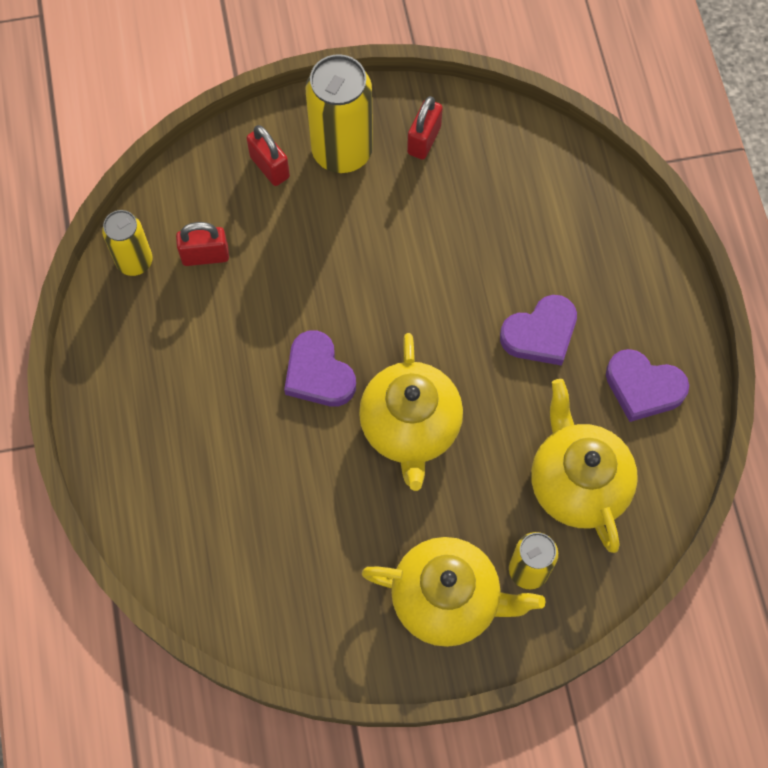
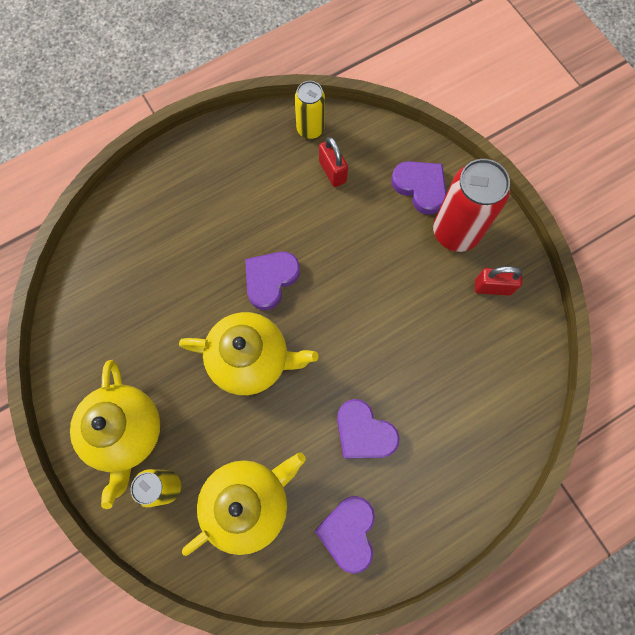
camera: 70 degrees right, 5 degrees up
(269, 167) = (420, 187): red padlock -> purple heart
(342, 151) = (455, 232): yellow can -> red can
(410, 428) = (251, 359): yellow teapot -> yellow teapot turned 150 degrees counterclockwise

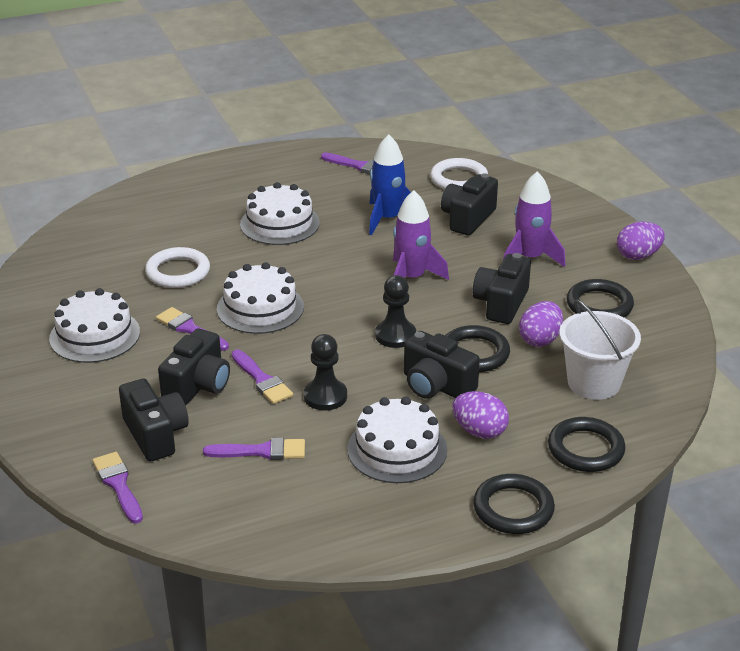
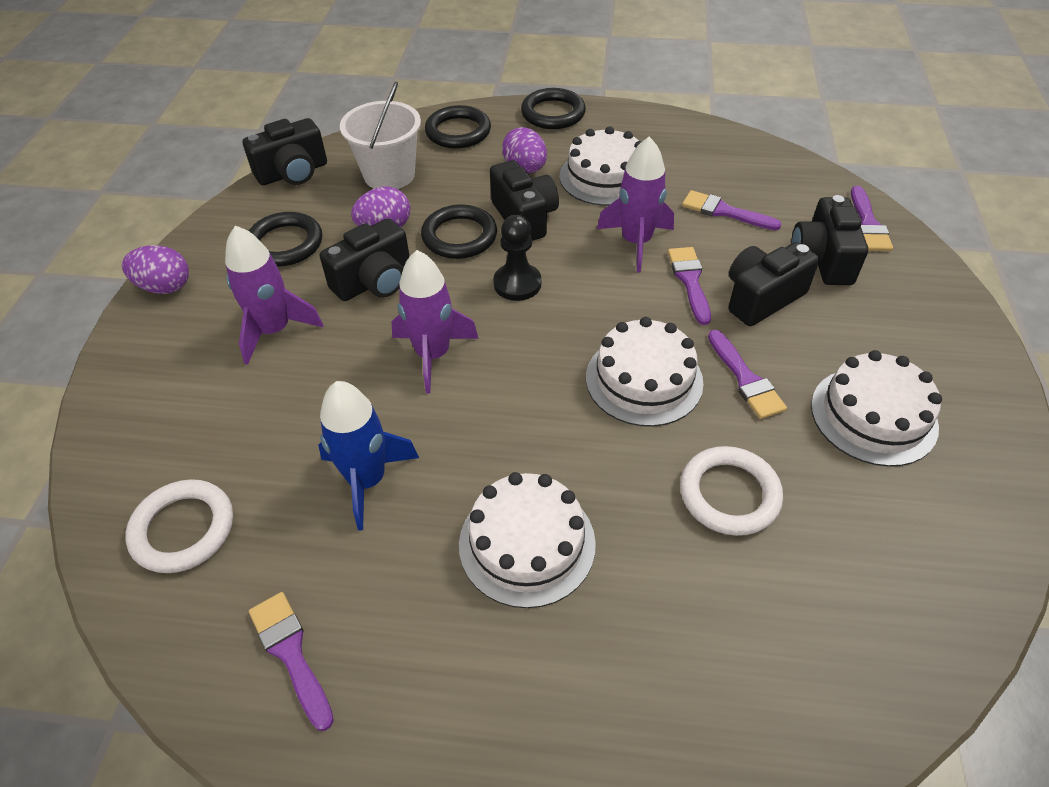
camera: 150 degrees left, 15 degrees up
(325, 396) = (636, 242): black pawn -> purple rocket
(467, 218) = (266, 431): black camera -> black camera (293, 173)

━━━

Your objective:
Every record must be duplicated exactly, except for the pictures, which are left out.

Task solution:
camera: 70 degrees right, 5 degrees up
(269, 167) = (420, 187): red padlock -> purple heart
(342, 151) = (455, 232): yellow can -> red can
(410, 428) = (251, 359): yellow teapot -> yellow teapot turned 150 degrees counterclockwise

camera: 150 degrees left, 15 degrees up
(325, 396) = (636, 242): black pawn -> purple rocket
(467, 218) = (266, 431): black camera -> black camera (293, 173)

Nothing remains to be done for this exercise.